--- Work request ---
Could you write out the line containing "Analyze this satellite" and all the lines below it in the data, exactly, through the final one and nothing else?
═════ Material to process
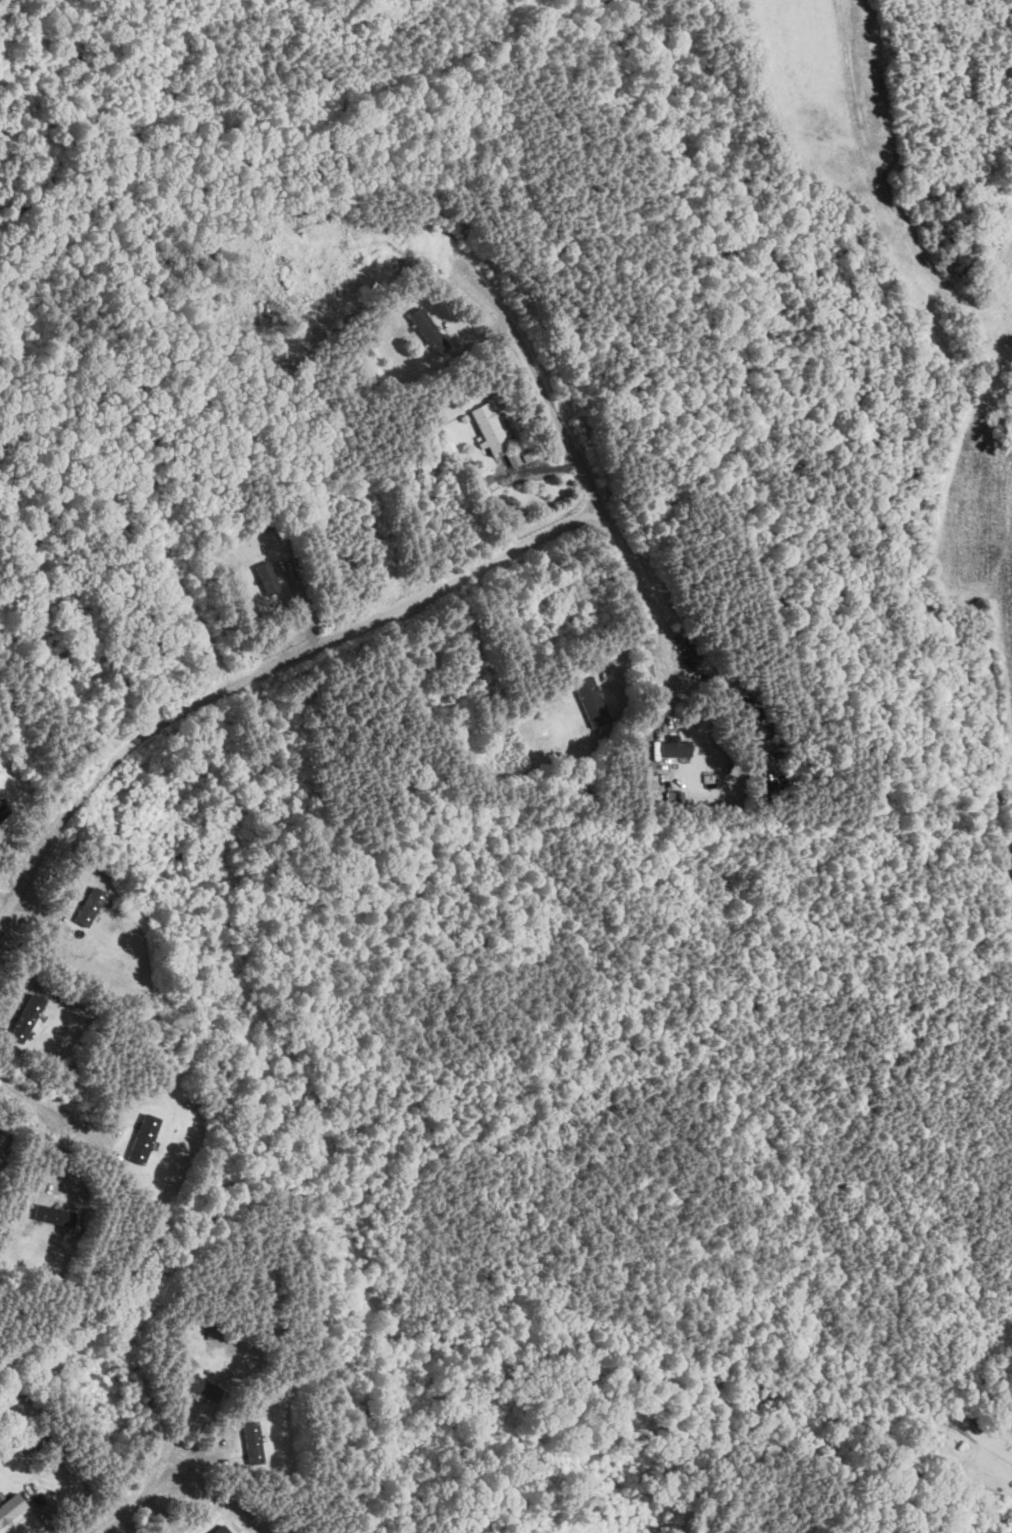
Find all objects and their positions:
road: (883, 189)
building: (429, 331)
road: (485, 334)
road: (1007, 415)
building: (490, 428)
road: (575, 454)
road: (545, 469)
building: (487, 486)
building: (268, 578)
road: (301, 606)
road: (624, 644)
road: (262, 673)
road: (664, 698)
building: (592, 703)
road: (992, 717)
building: (676, 750)
building: (3, 812)
road: (16, 855)
road: (6, 901)
building: (90, 908)
road: (44, 920)
building: (26, 1019)
road: (30, 1100)
road: (95, 1137)
building: (144, 1139)
road: (57, 1157)
building: (54, 1216)
building: (994, 1374)
building: (204, 1390)
building: (971, 1420)
road: (179, 1440)
building: (253, 1444)
road: (200, 1459)
road: (140, 1504)
building: (11, 1510)
road: (40, 1513)
road: (157, 1517)
building: (221, 1530)

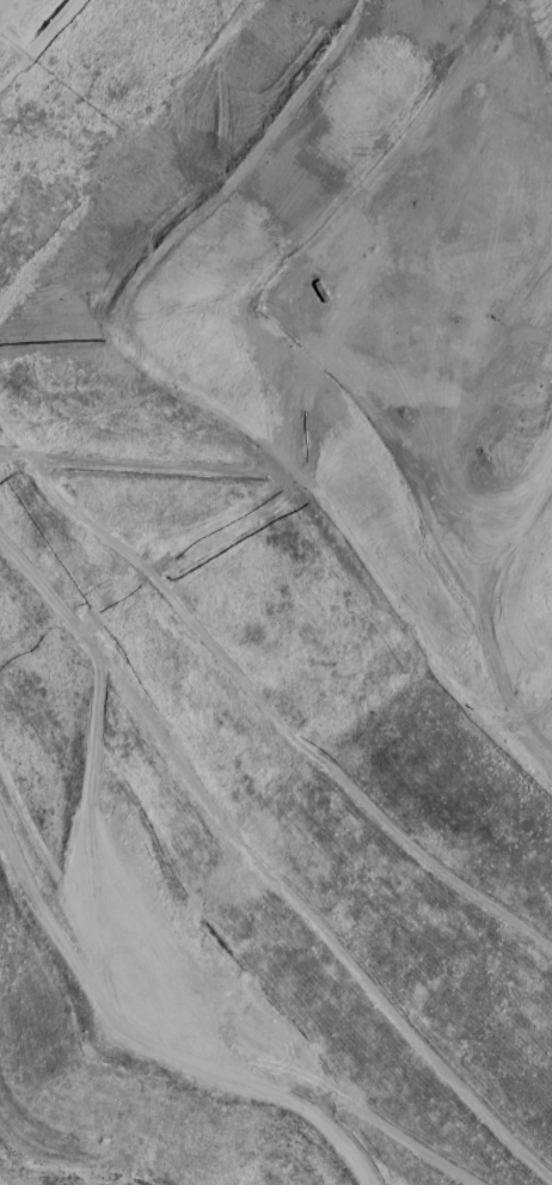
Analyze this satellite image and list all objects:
landfill: (276, 592)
══════════
--- Solved exercise ---
Analyze this satellite image and list all objects:
landfill: (276, 592)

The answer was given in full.